- Required work: Set the listing down unchanged, minus every embedded image.

- Given data:

============

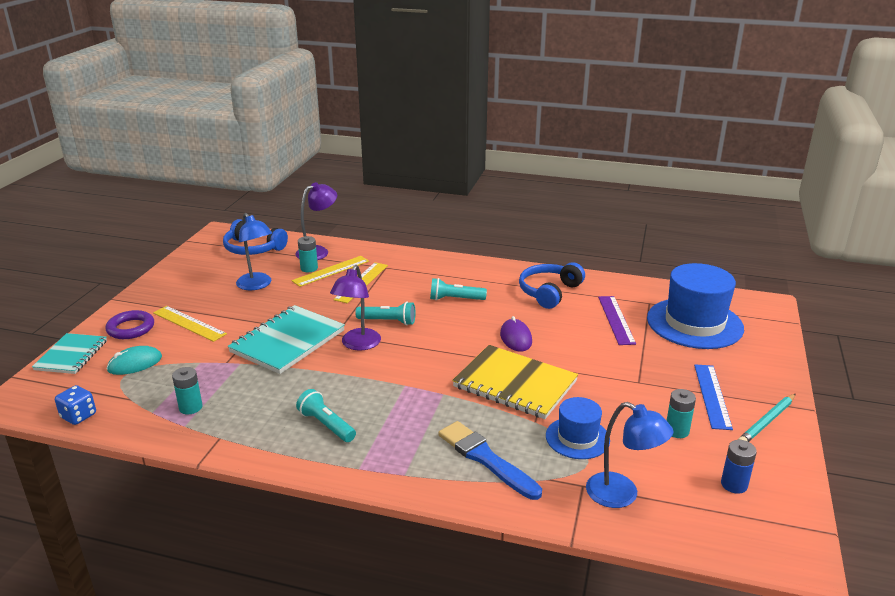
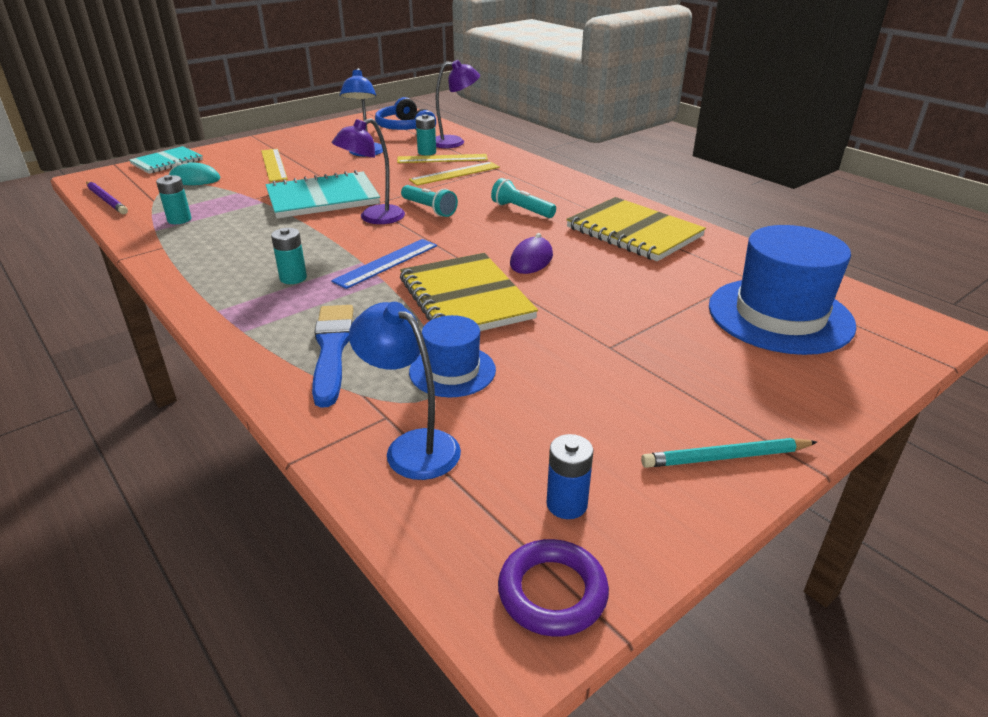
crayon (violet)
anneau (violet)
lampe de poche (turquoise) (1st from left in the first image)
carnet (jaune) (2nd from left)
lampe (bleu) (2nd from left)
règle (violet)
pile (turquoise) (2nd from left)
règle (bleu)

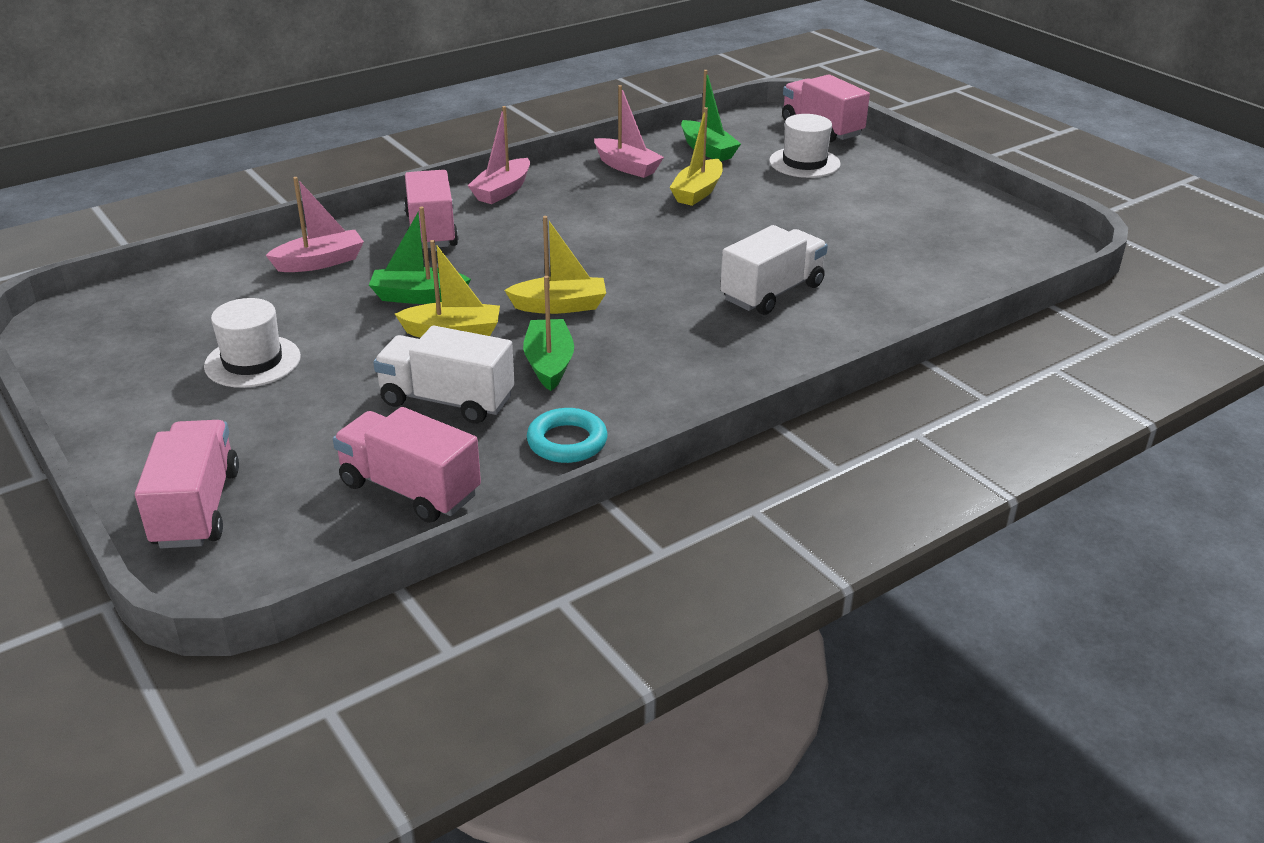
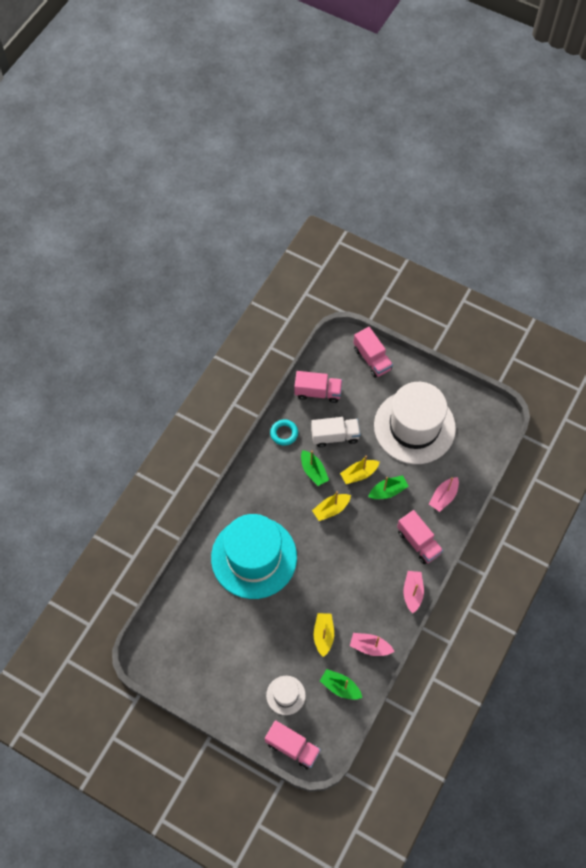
chapeau (blanc) (2nd from left)
chapeau (turquoise)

============

- Exercise output:
crayon (violet)
anneau (violet)
lampe de poche (turquoise) (1st from left in the first image)
carnet (jaune) (2nd from left)
lampe (bleu) (2nd from left)
règle (violet)
pile (turquoise) (2nd from left)
règle (bleu)

chapeau (blanc) (2nd from left)
chapeau (turquoise)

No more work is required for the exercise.